PROMPT —
Return every record below exactly as written, omitting any pictures.

Spatial object tracking data
=== Section Start ===
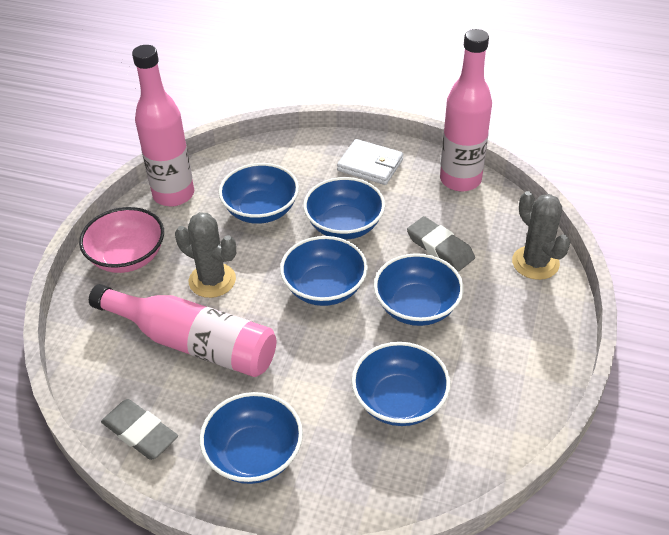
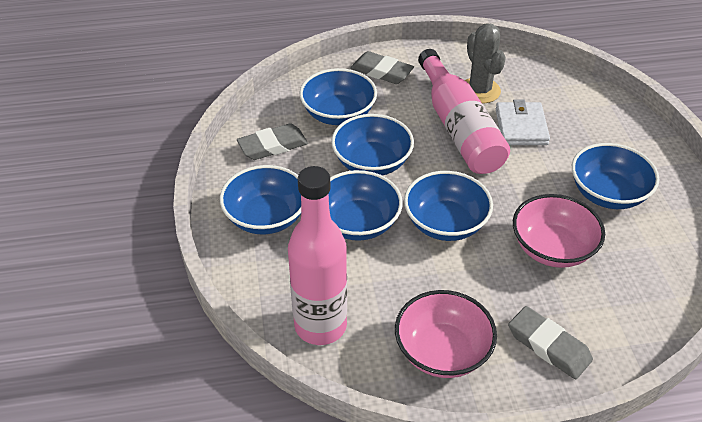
grey cactus: 2 -> 1
grey eraser: 2 -> 3
pink bottle: 3 -> 2
pink bowl: 1 -> 2

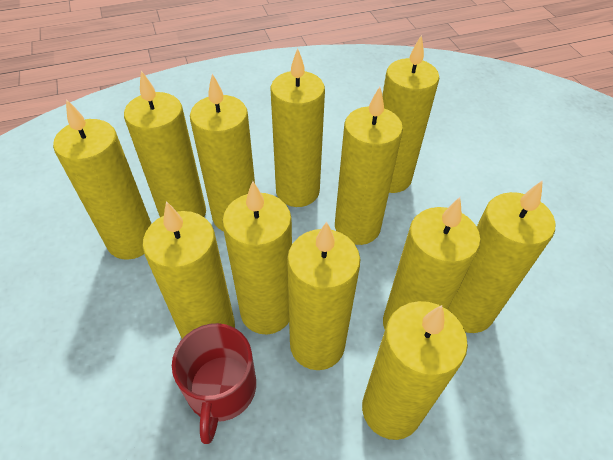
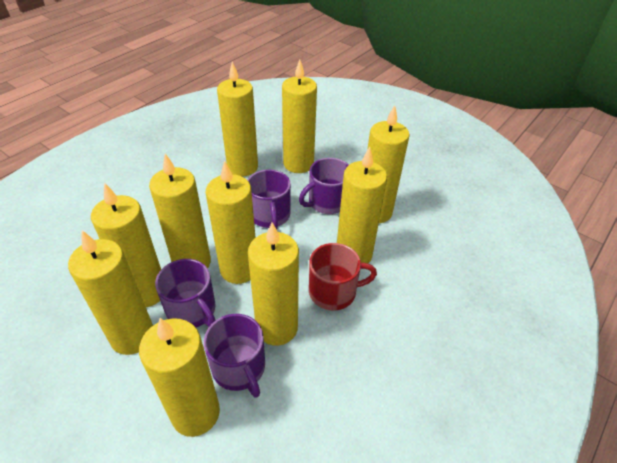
purple mug: 0 -> 4
yellow candle: 12 -> 10

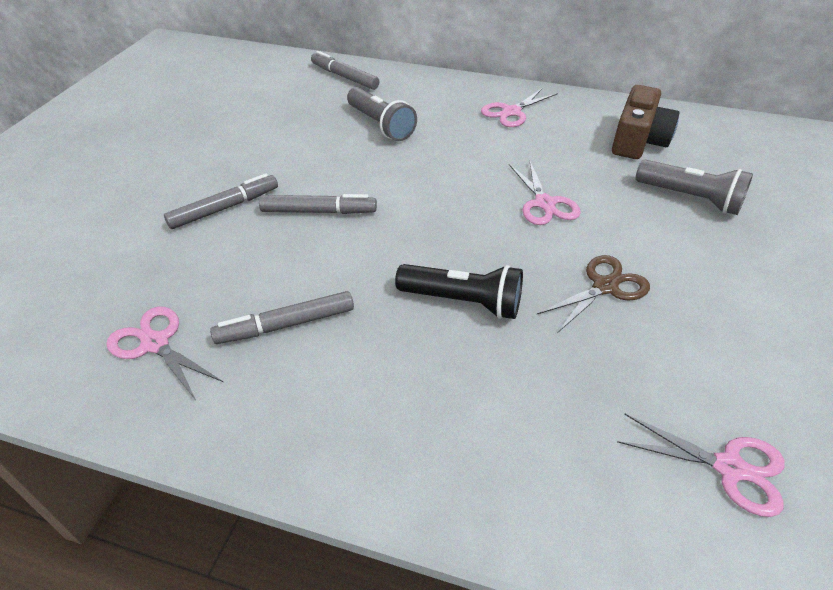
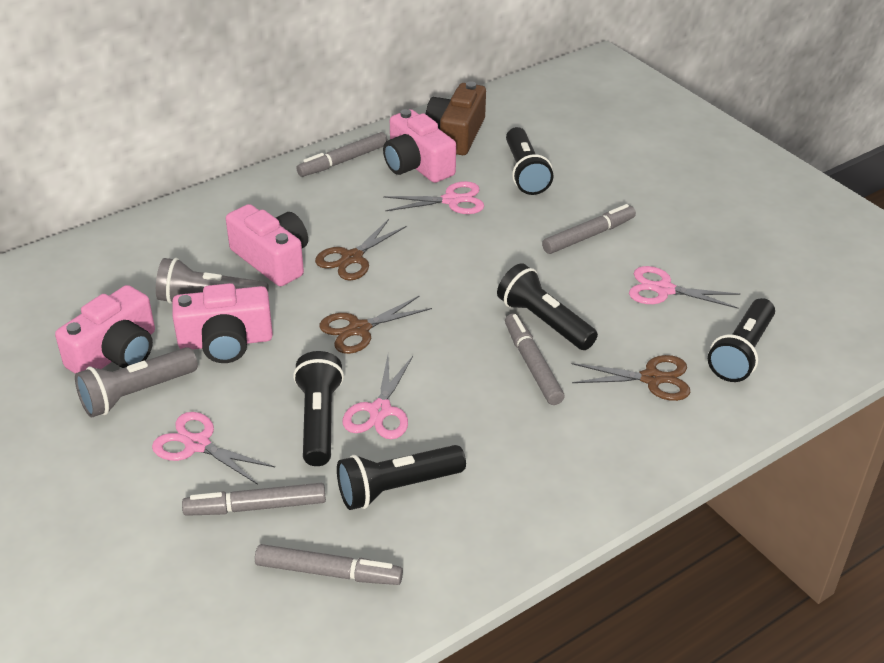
black flashlight: 1 -> 5
brown scissors: 1 -> 3
grey marker: 4 -> 5
pink camera: 0 -> 4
=== Section End ===
EXERCISE OUTPUT —
grey cactus: 2 -> 1
grey eraser: 2 -> 3
pink bottle: 3 -> 2
pink bowl: 1 -> 2

purple mug: 0 -> 4
yellow candle: 12 -> 10

black flashlight: 1 -> 5
brown scissors: 1 -> 3
grey marker: 4 -> 5
pink camera: 0 -> 4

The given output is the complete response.